BRIEF
Word-for-word reproduction, images excluded: copy every entry below.
===
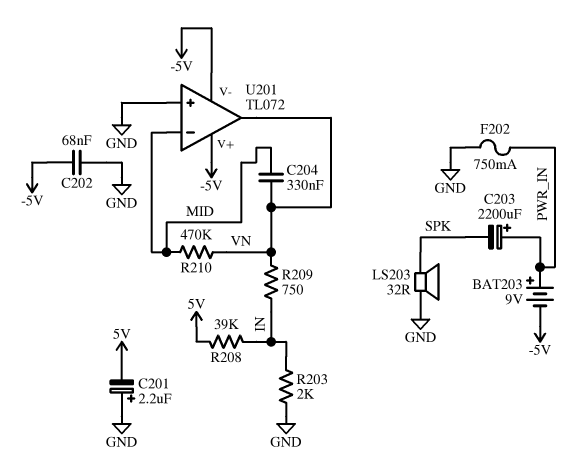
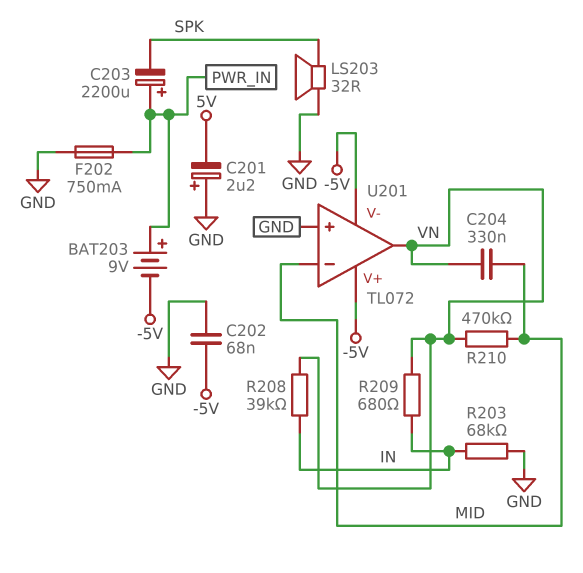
R203: 2k (GND, IN) -> 68k (GND, IN)
R208: 39k (5V, IN) -> 39k (IN, VN)
R209: 750 (IN, VN) -> 680 (IN, VN)

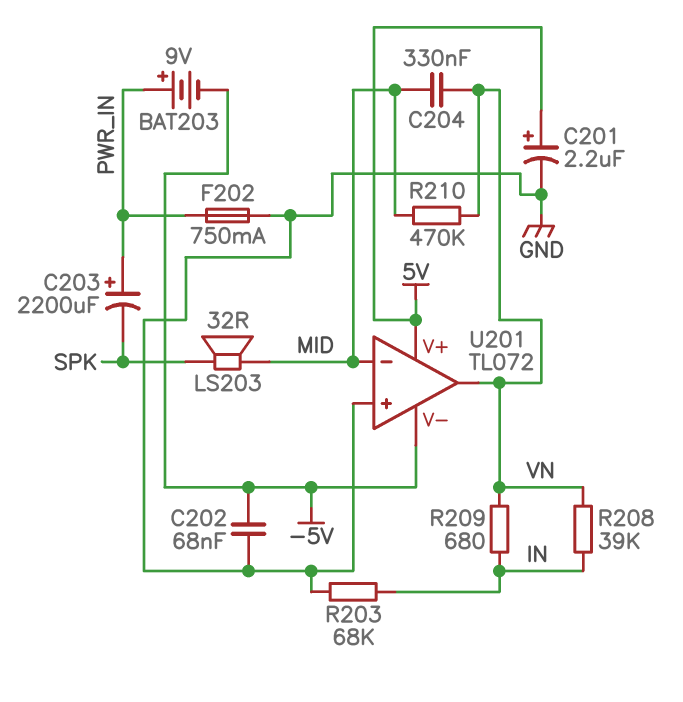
C201: 2.2uF (plus GND, minus 5V) -> 2.2uF (plus 5V, minus GND)
LS203: speaker 32R (GND, SPK) -> speaker 32R (MID, SPK)
U201 pin V+: -5V -> 5V

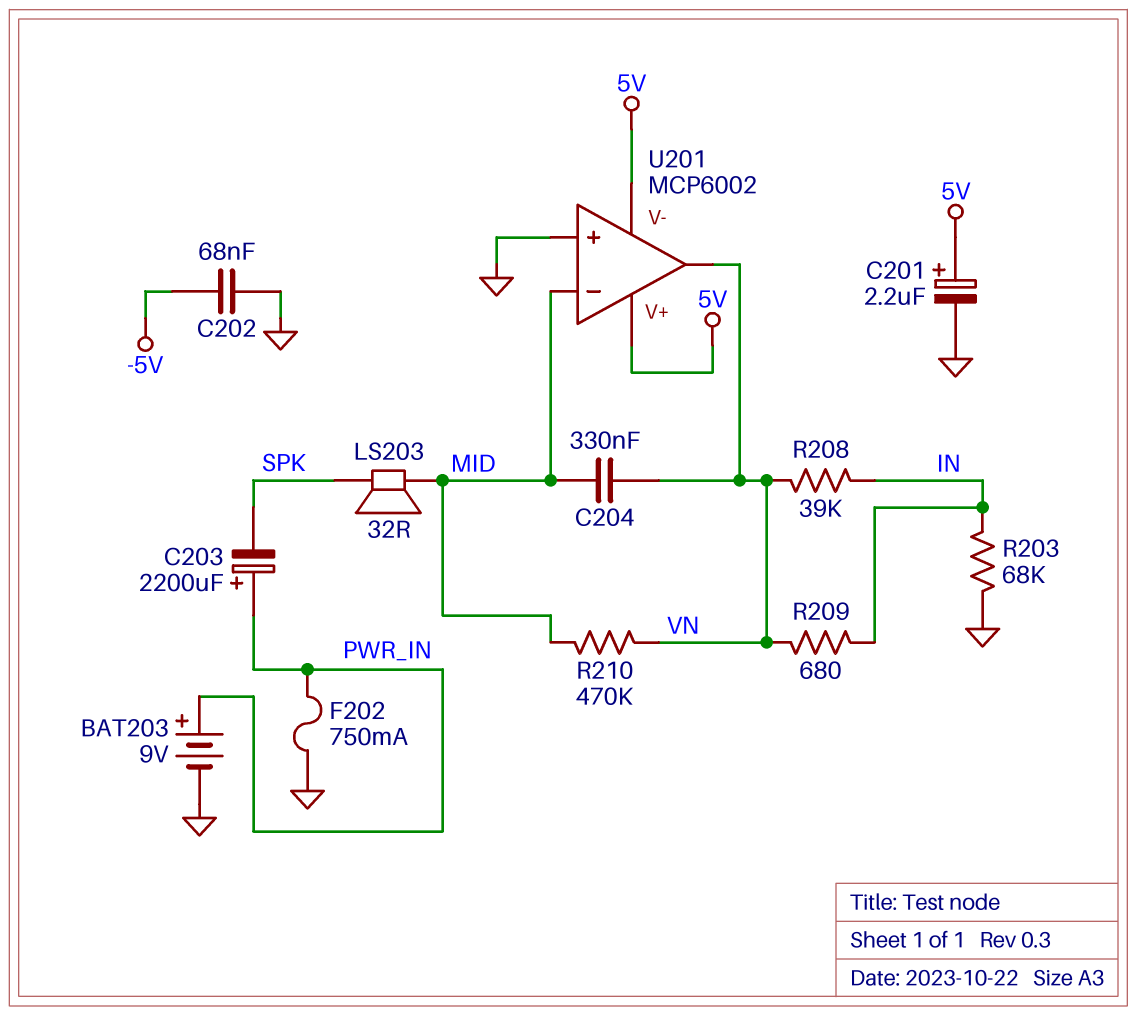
BAT203: 9V (plus PWR_IN, minus -5V) -> 9V (plus PWR_IN, minus GND)
U201: TL072 -> MCP6002
U201 pin V-: -5V -> 5V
===
WORKED SOLUTION
R203: 2k (GND, IN) -> 68k (GND, IN)
R208: 39k (5V, IN) -> 39k (IN, VN)
R209: 750 (IN, VN) -> 680 (IN, VN)

C201: 2.2uF (plus GND, minus 5V) -> 2.2uF (plus 5V, minus GND)
LS203: speaker 32R (GND, SPK) -> speaker 32R (MID, SPK)
U201 pin V+: -5V -> 5V

BAT203: 9V (plus PWR_IN, minus -5V) -> 9V (plus PWR_IN, minus GND)
U201: TL072 -> MCP6002
U201 pin V-: -5V -> 5V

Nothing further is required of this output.